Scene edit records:
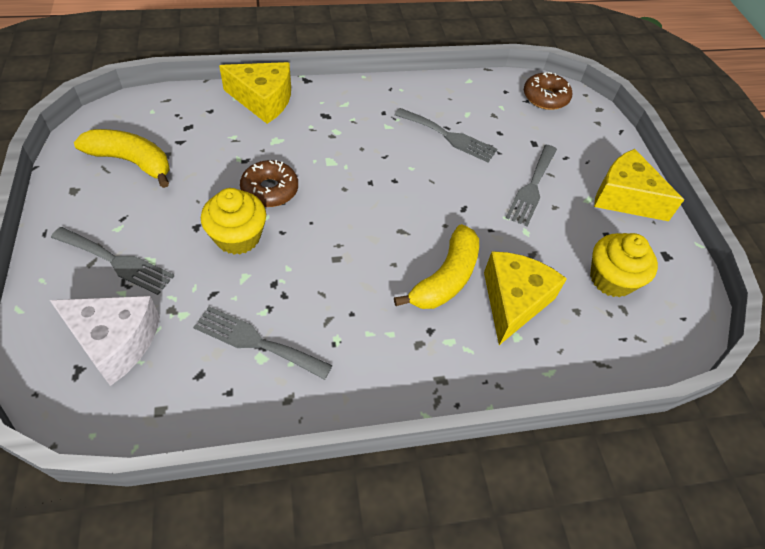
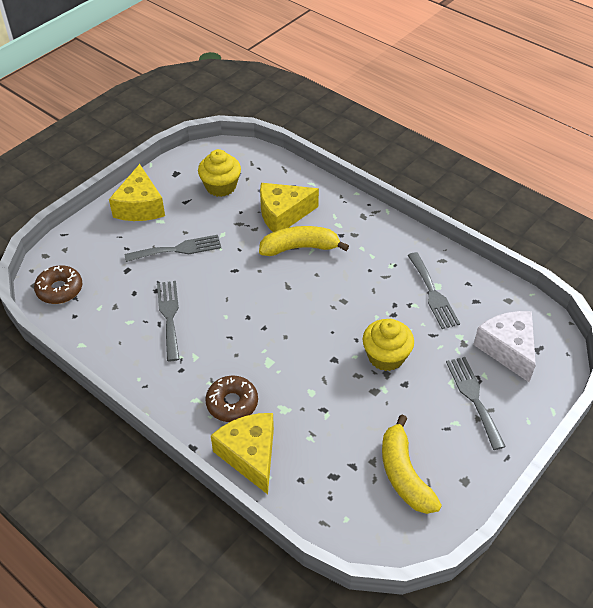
camera: 125 degrees left, 5 degrees down
(270, 190) = (332, 372): brown donut -> brown donut (232, 403)

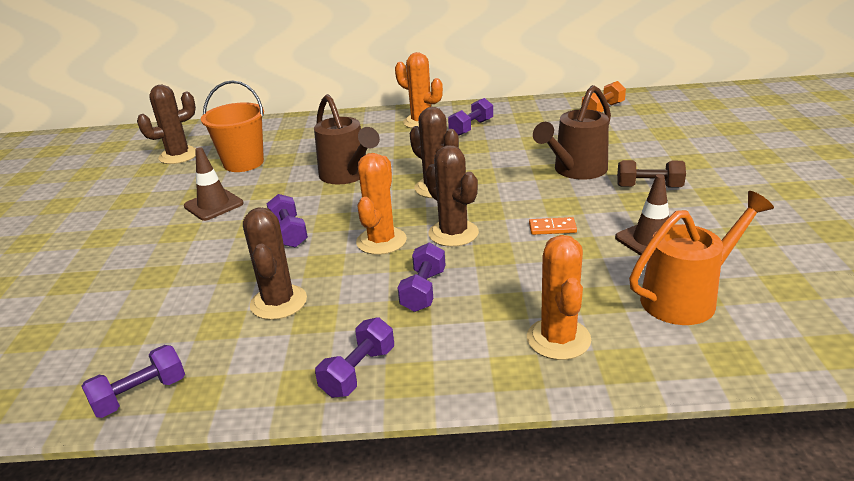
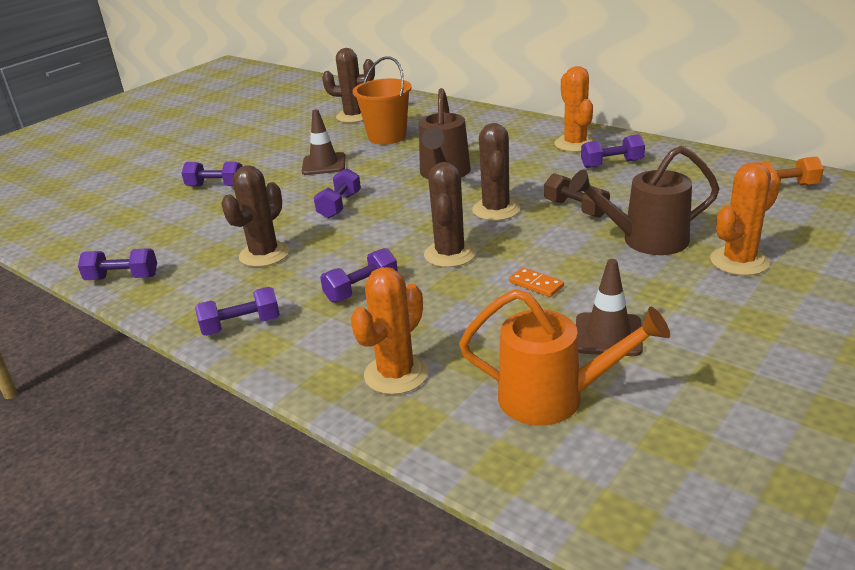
camera: 40 degrees right, 0 degrees up
(115, 264) = (216, 186): none -> purple dumbbell
(381, 241) = (389, 238): orange cactus -> orange cactus (739, 261)
(649, 187) = (695, 284): brown dumbbell -> brown dumbbell (575, 208)

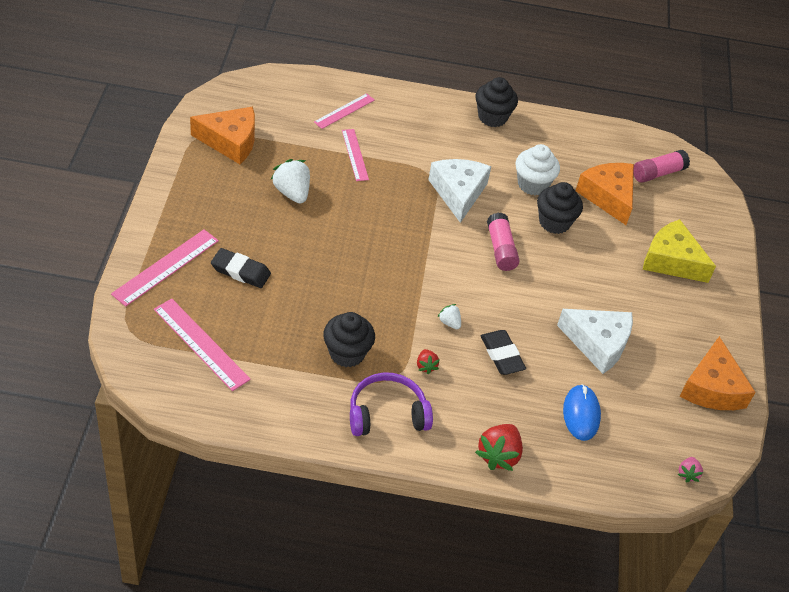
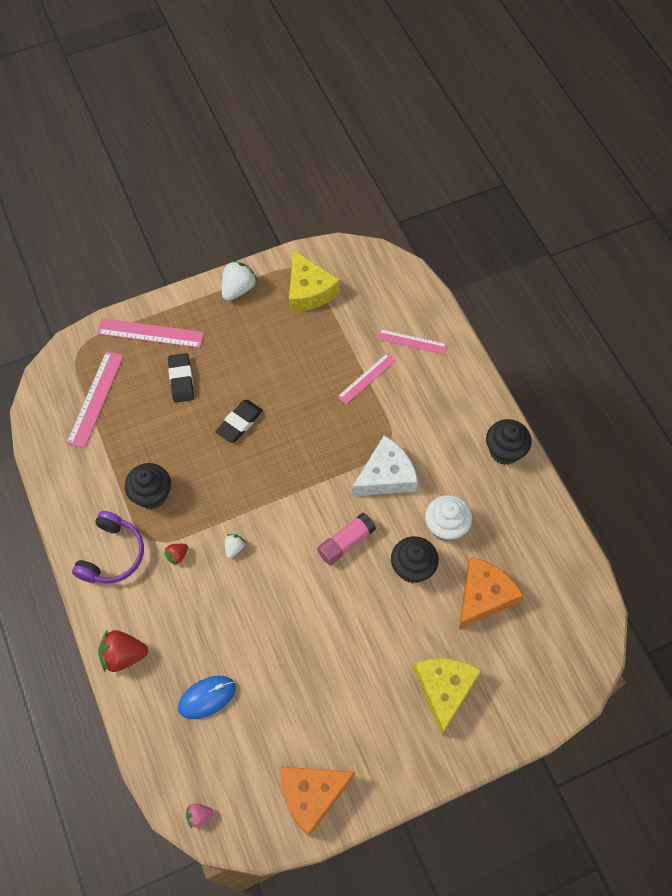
camera: 65 degrees right, 15 degrees up
(230, 141) = (309, 291): orange cheese -> yellow cheese
(292, 193) = (288, 362): white strawberry -> white strawberry (238, 289)
(387, 414) = (112, 554): purple headphones -> purple headphones turned 60 degrees clockwise
(502, 355) = (228, 604): black eraser -> black eraser (239, 423)
(598, 343) = (294, 673): white cheese -> none
(657, 173) = (553, 624): pink glue stick -> none

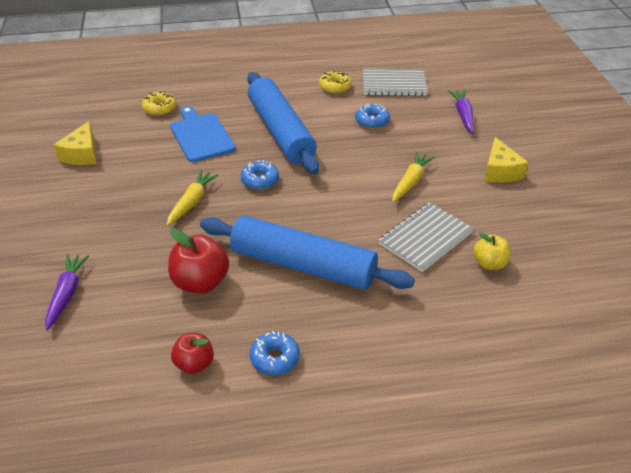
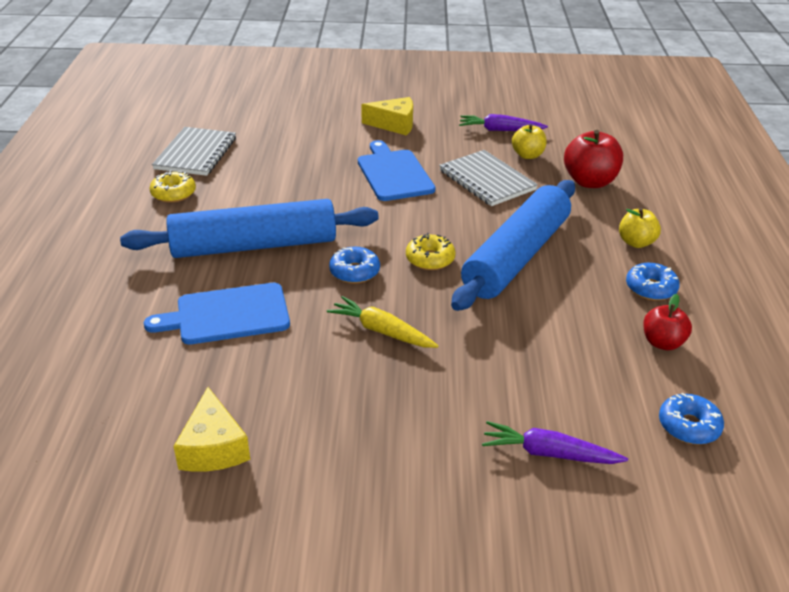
camera: 80 degrees left, 5 degrees down
(82, 154) = (213, 447): yellow cheese -> yellow cheese turned 60 degrees clockwise
(159, 108) = (125, 354): yellow donut -> yellow donut (430, 259)
(200, 282) = (537, 331): red apple -> red apple (589, 182)
(351, 349) = (636, 242): none -> yellow apple
(372, 121) = (268, 179): blue donut -> blue donut (688, 426)
(410, 182) = (394, 173): yellow carrot -> blue cutting board
(463, 115) = (286, 125): purple carrot -> purple carrot (500, 130)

> **ABOUT THIS EXERCISE**
What is needed is an exact copy of the lines from the one containing "(351, 349) = (636, 242): none -> yellow apple" through the last line of the records, and nothing else.

> **EXERCISE ANSWER**
(351, 349) = (636, 242): none -> yellow apple
(372, 121) = (268, 179): blue donut -> blue donut (688, 426)
(410, 182) = (394, 173): yellow carrot -> blue cutting board
(463, 115) = (286, 125): purple carrot -> purple carrot (500, 130)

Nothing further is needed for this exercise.